Extract all lines that hold "light" from the records below.

++++++++++++++++++++

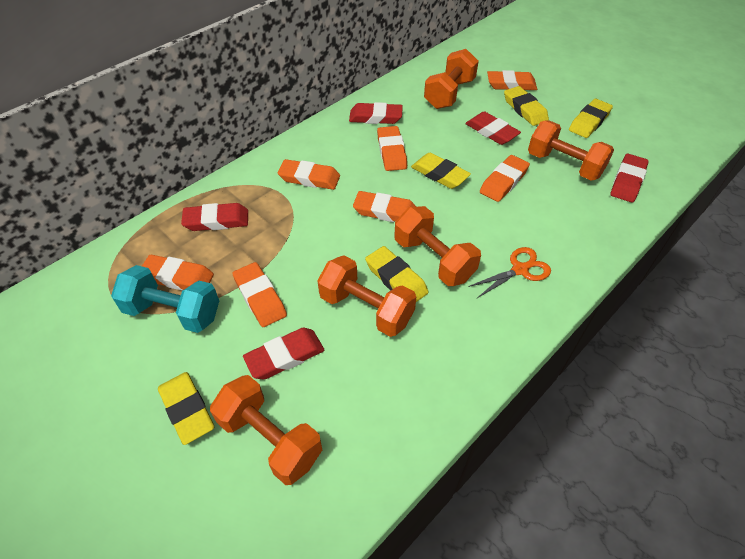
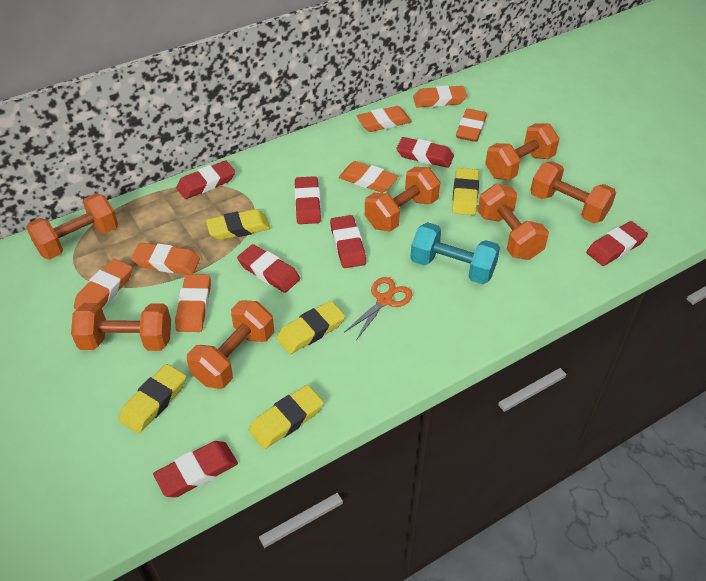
orange dumbbell: 5 -> 7
red eraser: 5 -> 7

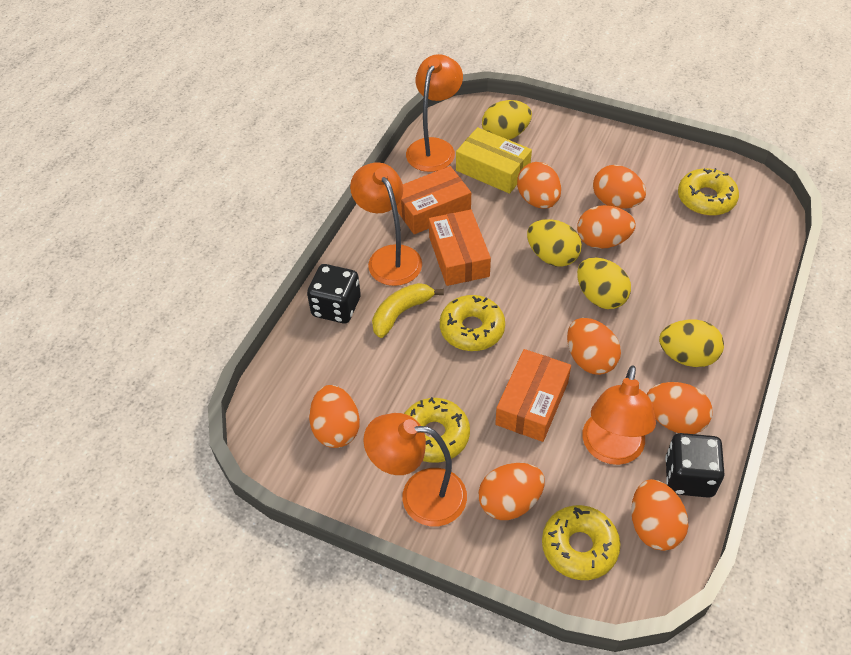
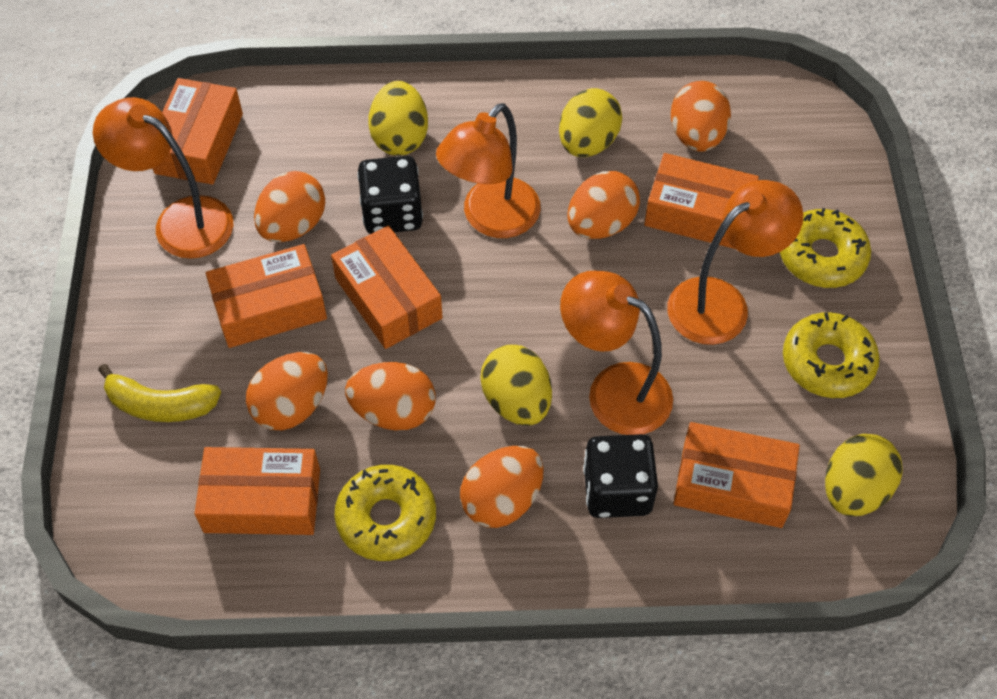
orange box: 3 -> 6
orange egg: 8 -> 6
yellow box: 1 -> 0
yellow donut: 4 -> 3

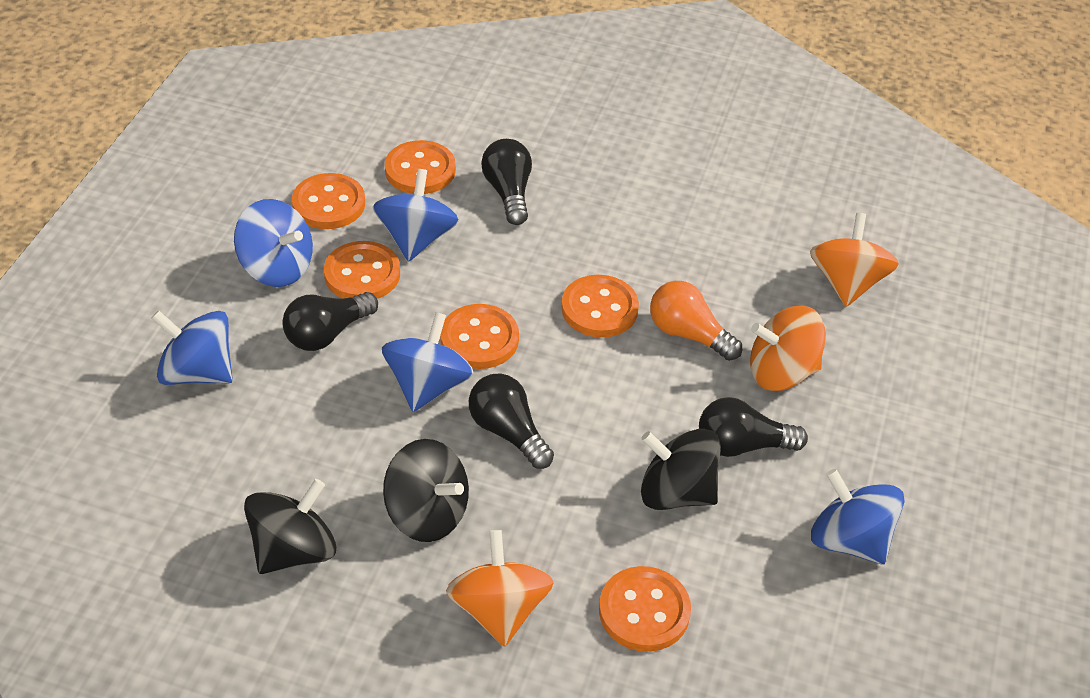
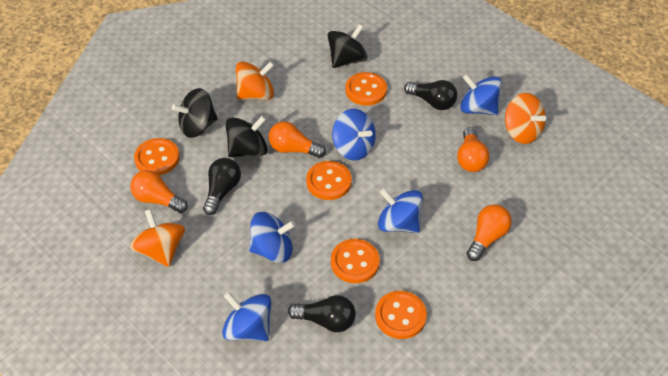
black light bulb: 4 -> 3
orange button: 6 -> 5
orange light bulb: 1 -> 4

++++++++++++++++++++

• **Output for this exercise**
black light bulb: 4 -> 3
orange light bulb: 1 -> 4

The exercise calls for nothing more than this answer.